**Task goal**
Report how many lines contain the word "degrees" in the listing that follows. Give nothing besides the number.

** Opening Collected data block **

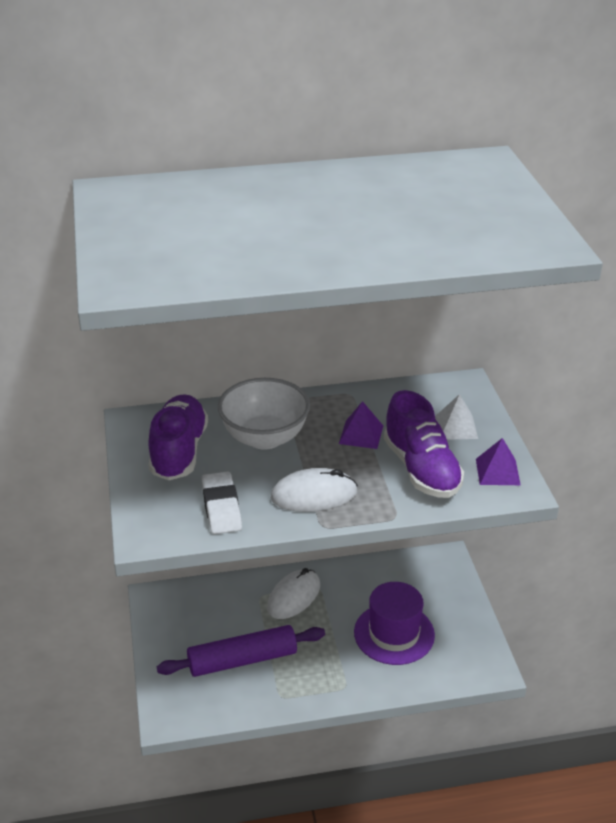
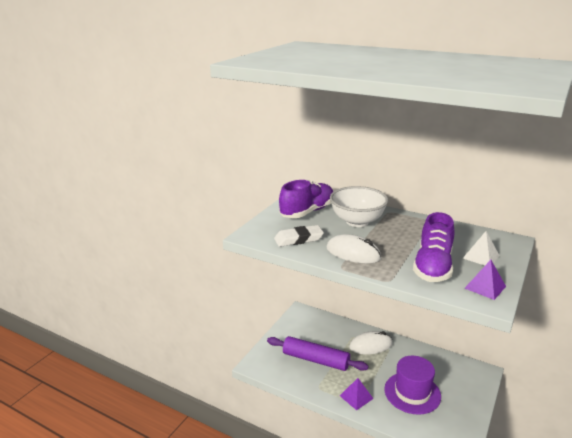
camera: 40 degrees right, 10 degrees down
(221, 507) = (298, 239): white eraser -> white eraser turned 45 degrees clockwise
(361, 434) = (414, 239): purple pyramid -> purple pyramid (356, 397)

** Closing Collected data block **

**Task response**
2